[Data shown Boundary: Start]

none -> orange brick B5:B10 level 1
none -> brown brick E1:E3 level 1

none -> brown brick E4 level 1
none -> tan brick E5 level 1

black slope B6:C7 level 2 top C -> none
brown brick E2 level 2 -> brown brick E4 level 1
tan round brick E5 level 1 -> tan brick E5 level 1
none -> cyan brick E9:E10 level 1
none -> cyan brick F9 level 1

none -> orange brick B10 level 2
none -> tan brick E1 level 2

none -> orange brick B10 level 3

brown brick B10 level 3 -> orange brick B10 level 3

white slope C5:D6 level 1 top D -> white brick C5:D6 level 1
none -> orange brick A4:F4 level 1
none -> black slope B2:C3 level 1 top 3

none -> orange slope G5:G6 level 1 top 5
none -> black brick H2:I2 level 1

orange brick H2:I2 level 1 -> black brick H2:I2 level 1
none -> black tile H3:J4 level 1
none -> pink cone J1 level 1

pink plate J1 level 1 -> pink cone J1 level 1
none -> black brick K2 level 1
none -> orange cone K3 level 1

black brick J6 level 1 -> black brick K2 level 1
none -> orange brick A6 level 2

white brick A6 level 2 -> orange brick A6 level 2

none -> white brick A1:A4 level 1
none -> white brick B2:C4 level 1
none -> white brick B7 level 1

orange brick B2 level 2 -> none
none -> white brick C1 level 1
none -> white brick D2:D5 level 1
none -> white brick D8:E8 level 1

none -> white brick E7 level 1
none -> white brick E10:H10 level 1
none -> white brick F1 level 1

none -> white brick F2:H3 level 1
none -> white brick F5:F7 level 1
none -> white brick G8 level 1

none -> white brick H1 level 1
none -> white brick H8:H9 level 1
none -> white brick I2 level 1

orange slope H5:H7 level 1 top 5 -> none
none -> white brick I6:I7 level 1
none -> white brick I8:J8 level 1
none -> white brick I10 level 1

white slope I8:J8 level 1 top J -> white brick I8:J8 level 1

[Data shown Boundary: End]

**Problem details:** Which lines run from the one containing "none -> white brick B2:C4 level 1" through the end of the material? Output exactly those lines and no others.

**Response for this exercise:**
none -> white brick B2:C4 level 1
none -> white brick B7 level 1

orange brick B2 level 2 -> none
none -> white brick C1 level 1
none -> white brick D2:D5 level 1
none -> white brick D8:E8 level 1

none -> white brick E7 level 1
none -> white brick E10:H10 level 1
none -> white brick F1 level 1

none -> white brick F2:H3 level 1
none -> white brick F5:F7 level 1
none -> white brick G8 level 1

none -> white brick H1 level 1
none -> white brick H8:H9 level 1
none -> white brick I2 level 1

orange slope H5:H7 level 1 top 5 -> none
none -> white brick I6:I7 level 1
none -> white brick I8:J8 level 1
none -> white brick I10 level 1

white slope I8:J8 level 1 top J -> white brick I8:J8 level 1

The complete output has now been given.